**EXERCISE INSTRUCTIONS**. Copy the stretch of the data below from the line containing "Between point (574, 310)" through the line containing "Who is higher", reproducing each line without any change.

**DATA SHOWN**.
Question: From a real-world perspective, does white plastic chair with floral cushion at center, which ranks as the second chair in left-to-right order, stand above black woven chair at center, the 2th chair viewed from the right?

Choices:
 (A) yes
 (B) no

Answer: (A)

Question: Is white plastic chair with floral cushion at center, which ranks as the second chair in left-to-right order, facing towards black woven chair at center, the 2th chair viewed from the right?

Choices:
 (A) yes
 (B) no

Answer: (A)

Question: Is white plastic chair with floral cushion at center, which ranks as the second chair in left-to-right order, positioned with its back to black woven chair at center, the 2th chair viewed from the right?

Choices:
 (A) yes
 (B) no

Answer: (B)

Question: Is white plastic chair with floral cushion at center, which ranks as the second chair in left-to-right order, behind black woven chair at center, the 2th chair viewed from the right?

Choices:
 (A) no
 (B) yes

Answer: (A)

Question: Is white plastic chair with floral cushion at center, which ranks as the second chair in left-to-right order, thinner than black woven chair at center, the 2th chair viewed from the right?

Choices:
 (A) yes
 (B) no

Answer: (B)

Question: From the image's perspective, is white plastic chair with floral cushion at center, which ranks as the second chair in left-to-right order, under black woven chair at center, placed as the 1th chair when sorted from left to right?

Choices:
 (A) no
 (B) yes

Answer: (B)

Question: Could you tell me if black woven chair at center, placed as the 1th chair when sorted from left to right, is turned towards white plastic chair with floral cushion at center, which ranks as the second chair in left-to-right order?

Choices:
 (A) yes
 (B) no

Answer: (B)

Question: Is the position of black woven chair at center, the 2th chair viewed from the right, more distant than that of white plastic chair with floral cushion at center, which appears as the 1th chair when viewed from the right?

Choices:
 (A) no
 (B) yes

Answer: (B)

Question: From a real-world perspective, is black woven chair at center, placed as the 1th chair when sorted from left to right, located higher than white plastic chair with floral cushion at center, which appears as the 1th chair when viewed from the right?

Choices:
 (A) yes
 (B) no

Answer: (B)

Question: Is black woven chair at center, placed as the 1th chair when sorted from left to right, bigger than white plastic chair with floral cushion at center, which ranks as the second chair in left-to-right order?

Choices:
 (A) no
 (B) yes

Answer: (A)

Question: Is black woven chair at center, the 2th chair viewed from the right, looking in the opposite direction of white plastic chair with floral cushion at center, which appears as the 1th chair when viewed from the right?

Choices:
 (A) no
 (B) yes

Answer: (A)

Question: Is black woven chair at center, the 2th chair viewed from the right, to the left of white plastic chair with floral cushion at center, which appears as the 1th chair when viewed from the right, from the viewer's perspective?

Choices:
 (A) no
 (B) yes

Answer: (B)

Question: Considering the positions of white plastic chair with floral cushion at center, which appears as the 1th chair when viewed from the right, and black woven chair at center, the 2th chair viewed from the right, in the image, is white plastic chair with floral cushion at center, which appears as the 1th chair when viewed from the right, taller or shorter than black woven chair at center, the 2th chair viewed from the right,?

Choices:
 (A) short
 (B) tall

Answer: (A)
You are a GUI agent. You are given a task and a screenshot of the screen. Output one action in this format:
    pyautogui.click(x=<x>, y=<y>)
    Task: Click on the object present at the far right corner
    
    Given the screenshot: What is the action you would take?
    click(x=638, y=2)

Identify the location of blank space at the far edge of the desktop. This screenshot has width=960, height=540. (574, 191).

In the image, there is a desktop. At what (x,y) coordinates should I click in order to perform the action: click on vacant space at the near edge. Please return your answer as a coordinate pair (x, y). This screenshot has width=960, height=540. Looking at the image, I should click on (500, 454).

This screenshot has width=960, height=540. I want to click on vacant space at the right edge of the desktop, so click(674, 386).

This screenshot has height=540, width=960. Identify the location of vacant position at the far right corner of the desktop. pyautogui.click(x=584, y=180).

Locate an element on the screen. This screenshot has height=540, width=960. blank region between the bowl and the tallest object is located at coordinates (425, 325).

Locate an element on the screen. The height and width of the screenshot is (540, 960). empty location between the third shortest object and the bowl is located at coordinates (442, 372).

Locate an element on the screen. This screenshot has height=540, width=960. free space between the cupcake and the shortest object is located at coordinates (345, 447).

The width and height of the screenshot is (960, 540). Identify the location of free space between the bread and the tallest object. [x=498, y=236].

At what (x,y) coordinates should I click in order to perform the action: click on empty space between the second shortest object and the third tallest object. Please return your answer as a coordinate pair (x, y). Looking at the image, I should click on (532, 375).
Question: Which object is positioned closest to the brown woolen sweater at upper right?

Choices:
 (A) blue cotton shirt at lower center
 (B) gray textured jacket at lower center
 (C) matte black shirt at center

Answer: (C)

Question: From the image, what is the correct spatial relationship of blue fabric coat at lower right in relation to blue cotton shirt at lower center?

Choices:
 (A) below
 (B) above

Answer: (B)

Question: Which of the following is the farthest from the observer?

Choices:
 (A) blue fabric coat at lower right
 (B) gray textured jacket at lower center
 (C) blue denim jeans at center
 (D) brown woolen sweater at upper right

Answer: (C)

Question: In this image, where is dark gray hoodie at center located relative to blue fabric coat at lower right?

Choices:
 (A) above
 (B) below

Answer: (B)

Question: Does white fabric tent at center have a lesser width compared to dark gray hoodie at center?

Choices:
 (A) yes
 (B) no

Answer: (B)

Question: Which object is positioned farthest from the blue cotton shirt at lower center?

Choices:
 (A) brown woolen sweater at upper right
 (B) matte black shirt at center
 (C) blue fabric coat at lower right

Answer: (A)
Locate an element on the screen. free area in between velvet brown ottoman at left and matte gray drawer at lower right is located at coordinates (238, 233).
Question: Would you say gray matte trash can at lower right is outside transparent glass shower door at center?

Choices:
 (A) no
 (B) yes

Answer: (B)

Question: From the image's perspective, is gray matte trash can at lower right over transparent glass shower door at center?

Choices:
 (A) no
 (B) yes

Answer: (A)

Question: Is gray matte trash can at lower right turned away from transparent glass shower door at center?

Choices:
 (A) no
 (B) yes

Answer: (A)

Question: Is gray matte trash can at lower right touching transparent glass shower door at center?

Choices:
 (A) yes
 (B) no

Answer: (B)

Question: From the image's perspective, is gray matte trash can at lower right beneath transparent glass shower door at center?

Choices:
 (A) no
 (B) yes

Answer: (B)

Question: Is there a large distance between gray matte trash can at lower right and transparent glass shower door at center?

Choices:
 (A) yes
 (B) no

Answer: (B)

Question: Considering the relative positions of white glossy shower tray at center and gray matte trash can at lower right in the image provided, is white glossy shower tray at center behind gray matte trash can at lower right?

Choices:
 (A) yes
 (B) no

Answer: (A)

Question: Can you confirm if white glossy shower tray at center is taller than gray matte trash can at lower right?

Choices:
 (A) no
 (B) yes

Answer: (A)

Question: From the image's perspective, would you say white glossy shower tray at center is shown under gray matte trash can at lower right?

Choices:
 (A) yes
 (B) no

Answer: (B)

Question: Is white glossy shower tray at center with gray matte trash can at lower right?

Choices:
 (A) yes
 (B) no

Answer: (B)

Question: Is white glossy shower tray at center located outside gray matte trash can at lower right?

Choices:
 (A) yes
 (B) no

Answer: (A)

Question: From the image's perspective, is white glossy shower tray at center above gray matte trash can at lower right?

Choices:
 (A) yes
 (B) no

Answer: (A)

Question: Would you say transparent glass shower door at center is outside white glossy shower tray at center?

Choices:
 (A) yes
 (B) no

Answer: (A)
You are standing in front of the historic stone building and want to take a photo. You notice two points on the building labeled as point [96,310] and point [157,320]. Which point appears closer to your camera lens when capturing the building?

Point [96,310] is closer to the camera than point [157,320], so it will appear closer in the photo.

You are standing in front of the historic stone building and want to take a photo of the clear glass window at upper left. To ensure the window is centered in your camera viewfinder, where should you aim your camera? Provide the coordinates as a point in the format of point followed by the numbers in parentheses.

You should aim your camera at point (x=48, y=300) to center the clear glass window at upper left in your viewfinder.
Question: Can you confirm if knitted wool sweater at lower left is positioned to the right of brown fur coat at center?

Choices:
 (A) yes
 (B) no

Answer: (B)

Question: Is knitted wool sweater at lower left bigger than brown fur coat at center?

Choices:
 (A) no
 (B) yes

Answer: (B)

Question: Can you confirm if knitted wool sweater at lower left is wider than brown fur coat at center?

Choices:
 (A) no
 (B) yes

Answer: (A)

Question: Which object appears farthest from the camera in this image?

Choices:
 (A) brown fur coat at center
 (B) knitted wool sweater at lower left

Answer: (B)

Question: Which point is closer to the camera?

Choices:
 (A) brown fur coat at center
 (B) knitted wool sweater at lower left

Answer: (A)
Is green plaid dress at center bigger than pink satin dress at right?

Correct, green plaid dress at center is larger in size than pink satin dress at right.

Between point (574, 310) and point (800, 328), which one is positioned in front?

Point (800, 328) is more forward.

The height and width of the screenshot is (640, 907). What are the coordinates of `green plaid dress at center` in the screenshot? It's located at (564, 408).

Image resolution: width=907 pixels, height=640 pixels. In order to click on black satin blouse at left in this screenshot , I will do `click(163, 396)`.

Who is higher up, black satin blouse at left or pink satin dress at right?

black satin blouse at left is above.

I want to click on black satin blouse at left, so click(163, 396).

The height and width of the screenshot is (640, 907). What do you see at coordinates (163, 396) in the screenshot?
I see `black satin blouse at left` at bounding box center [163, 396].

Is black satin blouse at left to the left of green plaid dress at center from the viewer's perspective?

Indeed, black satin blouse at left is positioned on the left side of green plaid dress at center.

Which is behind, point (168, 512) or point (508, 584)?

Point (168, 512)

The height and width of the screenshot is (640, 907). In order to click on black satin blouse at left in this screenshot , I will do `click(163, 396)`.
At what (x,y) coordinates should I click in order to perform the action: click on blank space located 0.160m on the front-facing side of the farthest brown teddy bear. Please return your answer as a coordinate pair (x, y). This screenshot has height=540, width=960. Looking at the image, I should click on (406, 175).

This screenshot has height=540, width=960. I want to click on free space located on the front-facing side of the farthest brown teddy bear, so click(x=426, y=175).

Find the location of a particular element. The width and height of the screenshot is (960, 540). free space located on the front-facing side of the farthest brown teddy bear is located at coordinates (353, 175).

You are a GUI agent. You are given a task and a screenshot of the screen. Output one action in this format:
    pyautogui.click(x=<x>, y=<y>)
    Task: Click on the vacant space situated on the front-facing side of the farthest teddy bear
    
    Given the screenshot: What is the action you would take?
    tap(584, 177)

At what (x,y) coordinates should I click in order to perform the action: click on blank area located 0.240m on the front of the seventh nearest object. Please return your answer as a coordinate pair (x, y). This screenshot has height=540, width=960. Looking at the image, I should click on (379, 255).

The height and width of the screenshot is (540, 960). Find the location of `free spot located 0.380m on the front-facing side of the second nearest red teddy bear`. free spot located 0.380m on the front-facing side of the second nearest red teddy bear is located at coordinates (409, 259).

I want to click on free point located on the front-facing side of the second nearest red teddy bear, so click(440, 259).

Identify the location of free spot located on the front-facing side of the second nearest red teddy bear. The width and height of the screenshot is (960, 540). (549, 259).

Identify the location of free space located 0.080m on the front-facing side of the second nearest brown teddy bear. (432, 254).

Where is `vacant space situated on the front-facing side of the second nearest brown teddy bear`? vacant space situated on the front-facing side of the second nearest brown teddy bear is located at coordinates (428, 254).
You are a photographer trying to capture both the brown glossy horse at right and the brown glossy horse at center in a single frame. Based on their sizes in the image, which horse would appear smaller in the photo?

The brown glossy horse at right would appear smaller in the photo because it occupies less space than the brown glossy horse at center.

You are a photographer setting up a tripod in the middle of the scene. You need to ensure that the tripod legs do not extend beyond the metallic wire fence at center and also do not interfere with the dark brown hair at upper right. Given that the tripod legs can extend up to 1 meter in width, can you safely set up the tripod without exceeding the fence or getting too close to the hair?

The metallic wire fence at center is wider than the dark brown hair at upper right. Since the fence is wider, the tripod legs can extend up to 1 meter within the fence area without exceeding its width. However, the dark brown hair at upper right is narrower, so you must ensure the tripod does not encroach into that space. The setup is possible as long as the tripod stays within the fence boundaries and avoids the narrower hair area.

**TASK SOLUTION**.
Between point (574, 310) and point (800, 328), which one is positioned in front?

Point (800, 328) is more forward.

The height and width of the screenshot is (640, 907). What are the coordinates of `green plaid dress at center` in the screenshot? It's located at (564, 408).

Image resolution: width=907 pixels, height=640 pixels. In order to click on black satin blouse at left in this screenshot , I will do `click(163, 396)`.

Who is higher up, black satin blouse at left or pink satin dress at right?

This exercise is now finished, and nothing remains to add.